Reproduce the entries below word for word, from the first one through the line that contains "black line at", with that line included.

----- Source records -----

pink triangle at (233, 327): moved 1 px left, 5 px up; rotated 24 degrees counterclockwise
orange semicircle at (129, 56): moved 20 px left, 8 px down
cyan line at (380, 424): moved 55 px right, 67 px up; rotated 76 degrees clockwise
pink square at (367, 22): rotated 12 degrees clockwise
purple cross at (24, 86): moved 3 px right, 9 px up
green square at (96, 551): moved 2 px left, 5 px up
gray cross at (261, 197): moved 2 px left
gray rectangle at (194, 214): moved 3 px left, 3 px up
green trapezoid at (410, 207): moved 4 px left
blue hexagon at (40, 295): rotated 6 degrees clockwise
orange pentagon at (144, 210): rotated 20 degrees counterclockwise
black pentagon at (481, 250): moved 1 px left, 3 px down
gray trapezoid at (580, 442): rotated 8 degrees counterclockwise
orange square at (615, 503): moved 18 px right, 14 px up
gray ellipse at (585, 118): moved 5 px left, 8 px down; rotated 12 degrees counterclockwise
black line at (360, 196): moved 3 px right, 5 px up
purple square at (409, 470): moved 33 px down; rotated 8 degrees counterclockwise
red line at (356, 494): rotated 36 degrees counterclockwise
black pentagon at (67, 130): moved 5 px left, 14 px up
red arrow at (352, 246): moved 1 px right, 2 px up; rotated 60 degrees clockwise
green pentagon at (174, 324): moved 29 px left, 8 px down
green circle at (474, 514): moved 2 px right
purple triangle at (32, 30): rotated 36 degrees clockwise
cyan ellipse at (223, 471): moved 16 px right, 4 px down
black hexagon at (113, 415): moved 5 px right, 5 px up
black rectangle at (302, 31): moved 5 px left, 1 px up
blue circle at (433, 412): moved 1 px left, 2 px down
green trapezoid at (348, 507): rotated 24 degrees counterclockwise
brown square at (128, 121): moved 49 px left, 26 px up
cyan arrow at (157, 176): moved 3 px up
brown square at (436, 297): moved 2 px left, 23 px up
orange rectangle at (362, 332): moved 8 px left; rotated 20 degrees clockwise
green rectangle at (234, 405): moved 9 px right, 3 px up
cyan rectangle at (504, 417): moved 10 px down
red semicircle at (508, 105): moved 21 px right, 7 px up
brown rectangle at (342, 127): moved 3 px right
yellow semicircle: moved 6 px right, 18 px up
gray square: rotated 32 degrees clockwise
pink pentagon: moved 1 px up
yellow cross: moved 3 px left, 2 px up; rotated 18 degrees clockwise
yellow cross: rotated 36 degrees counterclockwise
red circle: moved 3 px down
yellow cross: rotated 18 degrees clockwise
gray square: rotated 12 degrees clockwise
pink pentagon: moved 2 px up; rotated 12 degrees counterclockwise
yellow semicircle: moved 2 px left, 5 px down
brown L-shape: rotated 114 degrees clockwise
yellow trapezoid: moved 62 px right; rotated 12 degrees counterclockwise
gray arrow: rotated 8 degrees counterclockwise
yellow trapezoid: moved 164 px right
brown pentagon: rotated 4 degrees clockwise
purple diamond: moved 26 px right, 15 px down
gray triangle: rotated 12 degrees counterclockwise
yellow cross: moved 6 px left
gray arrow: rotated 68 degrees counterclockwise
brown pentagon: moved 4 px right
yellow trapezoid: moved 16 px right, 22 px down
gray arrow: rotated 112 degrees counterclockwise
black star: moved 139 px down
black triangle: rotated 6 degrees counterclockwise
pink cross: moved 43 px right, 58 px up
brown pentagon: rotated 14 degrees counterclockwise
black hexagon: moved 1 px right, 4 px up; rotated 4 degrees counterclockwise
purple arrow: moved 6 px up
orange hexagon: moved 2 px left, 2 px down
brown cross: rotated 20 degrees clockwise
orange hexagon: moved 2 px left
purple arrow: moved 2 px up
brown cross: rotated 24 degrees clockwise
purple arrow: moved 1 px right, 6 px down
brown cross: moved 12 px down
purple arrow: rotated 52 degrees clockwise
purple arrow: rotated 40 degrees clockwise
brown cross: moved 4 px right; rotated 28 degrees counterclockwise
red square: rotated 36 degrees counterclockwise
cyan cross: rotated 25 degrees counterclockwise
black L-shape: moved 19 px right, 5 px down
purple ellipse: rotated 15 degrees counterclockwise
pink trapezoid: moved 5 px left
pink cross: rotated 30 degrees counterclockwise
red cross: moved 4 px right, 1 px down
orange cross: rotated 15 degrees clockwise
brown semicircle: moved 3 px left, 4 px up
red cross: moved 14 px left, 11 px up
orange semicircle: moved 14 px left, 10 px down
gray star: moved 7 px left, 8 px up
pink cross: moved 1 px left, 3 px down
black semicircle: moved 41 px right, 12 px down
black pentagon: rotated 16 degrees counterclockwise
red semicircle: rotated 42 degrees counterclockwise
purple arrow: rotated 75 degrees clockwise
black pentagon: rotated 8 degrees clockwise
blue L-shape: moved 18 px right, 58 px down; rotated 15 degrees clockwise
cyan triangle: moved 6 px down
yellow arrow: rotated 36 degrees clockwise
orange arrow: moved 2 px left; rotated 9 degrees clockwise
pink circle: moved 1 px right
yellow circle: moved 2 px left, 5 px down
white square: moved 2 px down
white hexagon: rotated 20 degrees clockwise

-----

**Written reply**
pink triangle at (233, 327): moved 1 px left, 5 px up; rotated 24 degrees counterclockwise
orange semicircle at (129, 56): moved 20 px left, 8 px down
cyan line at (380, 424): moved 55 px right, 67 px up; rotated 76 degrees clockwise
pink square at (367, 22): rotated 12 degrees clockwise
purple cross at (24, 86): moved 3 px right, 9 px up
green square at (96, 551): moved 2 px left, 5 px up
gray cross at (261, 197): moved 2 px left
gray rectangle at (194, 214): moved 3 px left, 3 px up
green trapezoid at (410, 207): moved 4 px left
blue hexagon at (40, 295): rotated 6 degrees clockwise
orange pentagon at (144, 210): rotated 20 degrees counterclockwise
black pentagon at (481, 250): moved 1 px left, 3 px down
gray trapezoid at (580, 442): rotated 8 degrees counterclockwise
orange square at (615, 503): moved 18 px right, 14 px up
gray ellipse at (585, 118): moved 5 px left, 8 px down; rotated 12 degrees counterclockwise
black line at (360, 196): moved 3 px right, 5 px up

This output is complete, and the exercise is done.